TASK GOAL:
The answer is a single number: the count of lines below in which the word "marker" appears.

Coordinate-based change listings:
'''
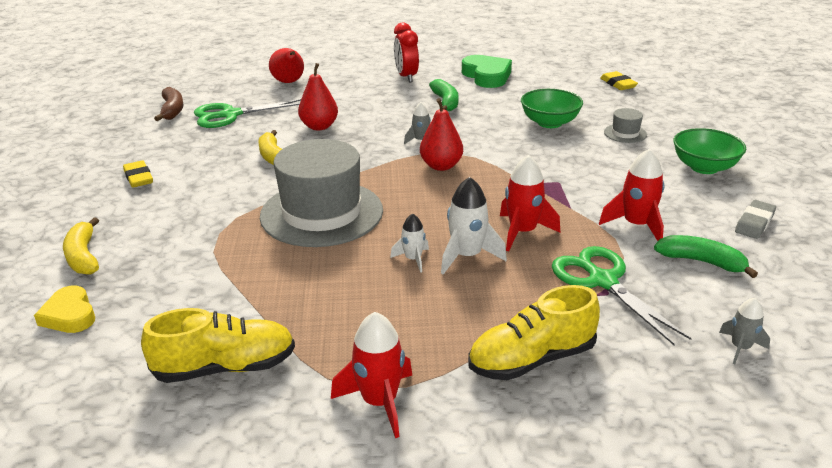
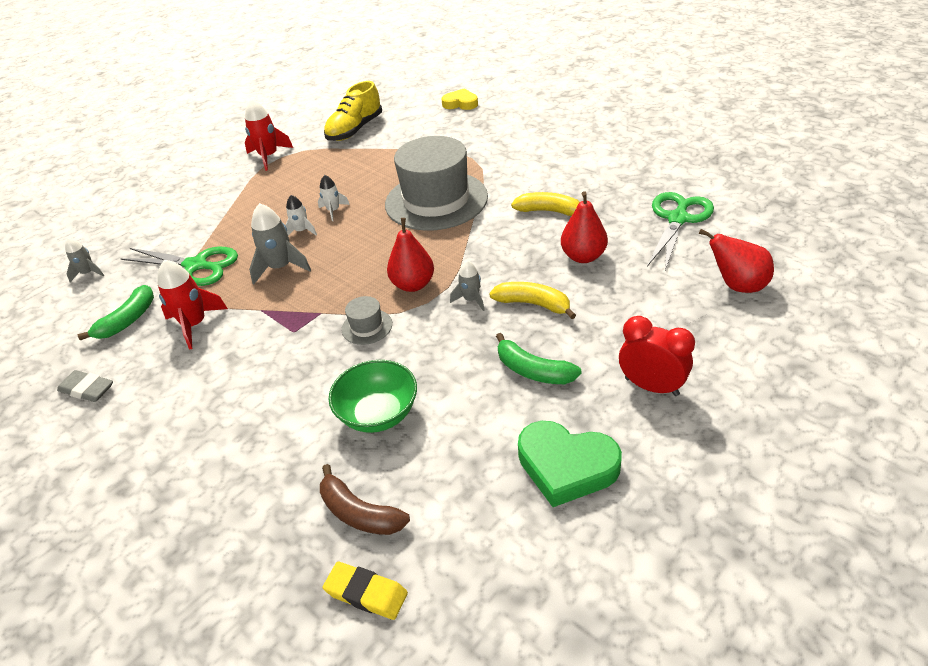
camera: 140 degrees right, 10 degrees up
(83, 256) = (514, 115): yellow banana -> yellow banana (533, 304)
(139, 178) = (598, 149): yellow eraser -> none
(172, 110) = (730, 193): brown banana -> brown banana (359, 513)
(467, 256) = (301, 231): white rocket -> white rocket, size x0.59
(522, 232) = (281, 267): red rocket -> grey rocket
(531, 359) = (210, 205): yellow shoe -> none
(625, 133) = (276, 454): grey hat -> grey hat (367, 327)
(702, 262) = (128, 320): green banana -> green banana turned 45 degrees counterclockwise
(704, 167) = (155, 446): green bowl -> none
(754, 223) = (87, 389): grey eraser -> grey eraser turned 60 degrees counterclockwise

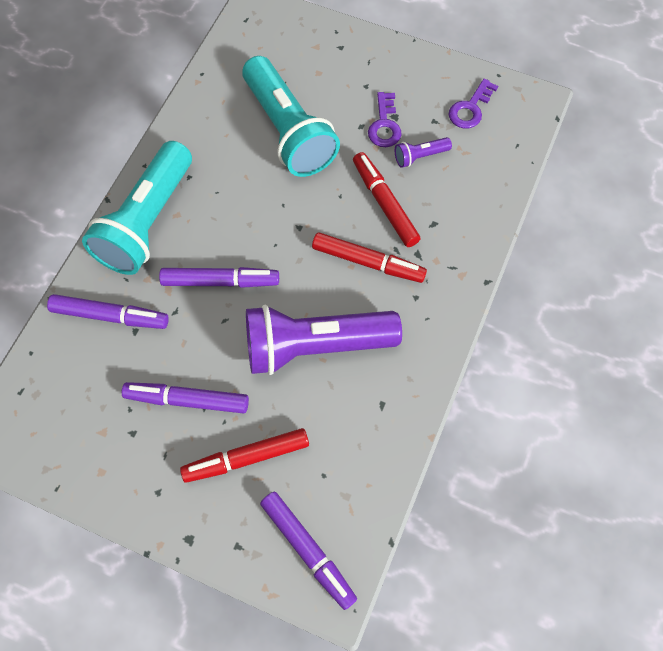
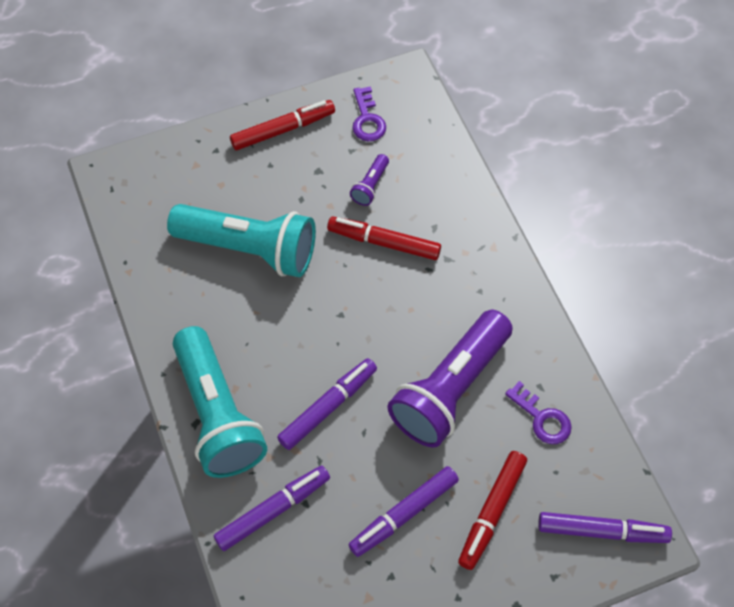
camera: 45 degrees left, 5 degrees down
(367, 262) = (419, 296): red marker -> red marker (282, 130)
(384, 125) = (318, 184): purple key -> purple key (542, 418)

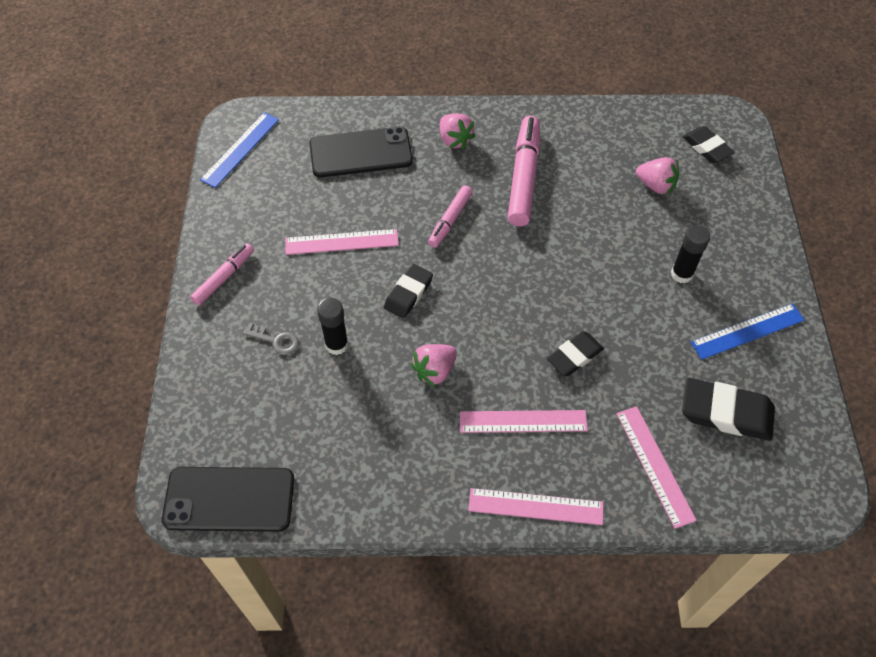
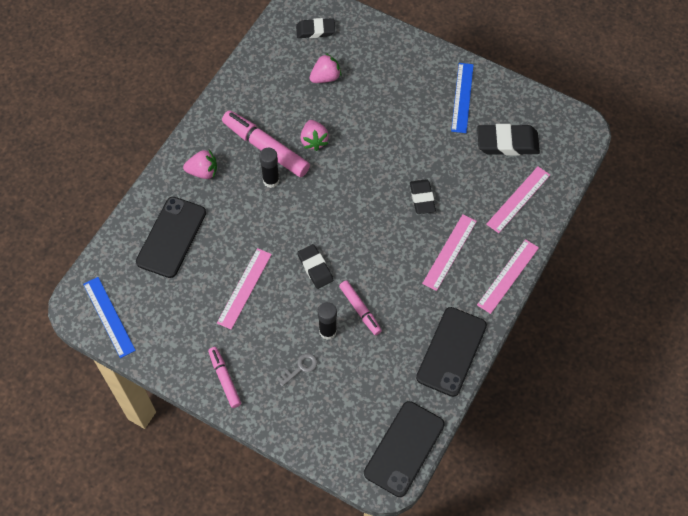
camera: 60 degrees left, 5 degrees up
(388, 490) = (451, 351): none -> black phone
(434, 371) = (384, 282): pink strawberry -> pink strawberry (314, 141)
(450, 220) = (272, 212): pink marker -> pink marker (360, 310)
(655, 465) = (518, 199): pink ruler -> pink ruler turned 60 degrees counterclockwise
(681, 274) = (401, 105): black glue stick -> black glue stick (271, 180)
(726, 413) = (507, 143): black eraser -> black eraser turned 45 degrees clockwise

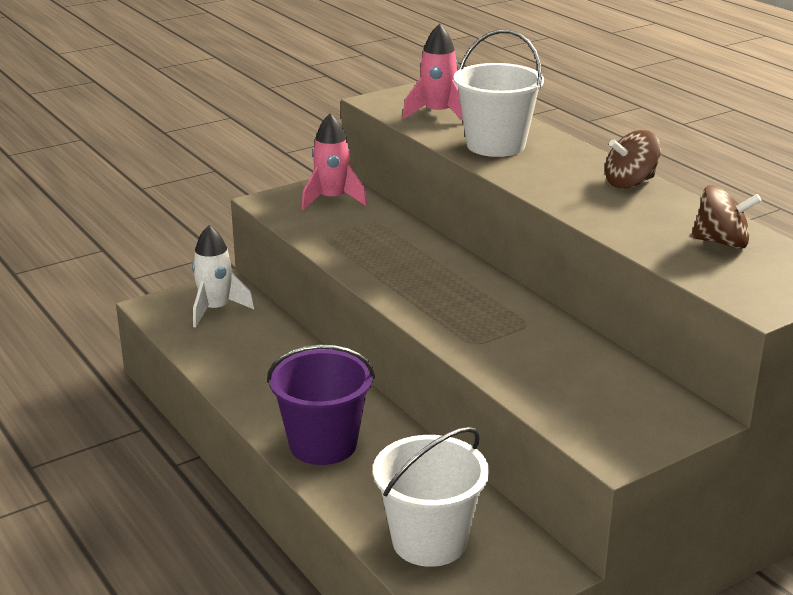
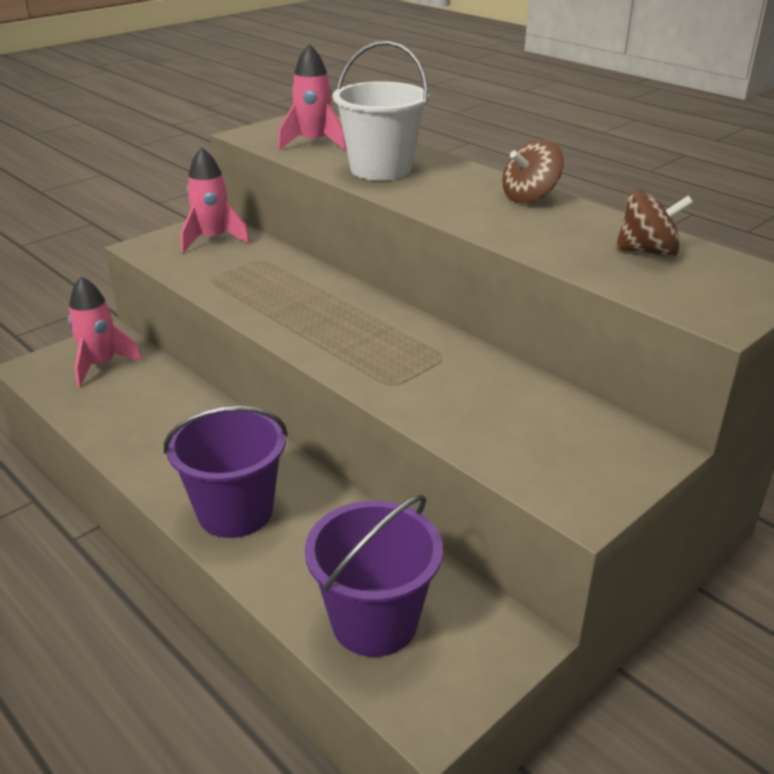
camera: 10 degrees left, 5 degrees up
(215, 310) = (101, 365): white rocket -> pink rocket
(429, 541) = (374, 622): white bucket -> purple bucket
'''
WRITTEN RESPONSE:
2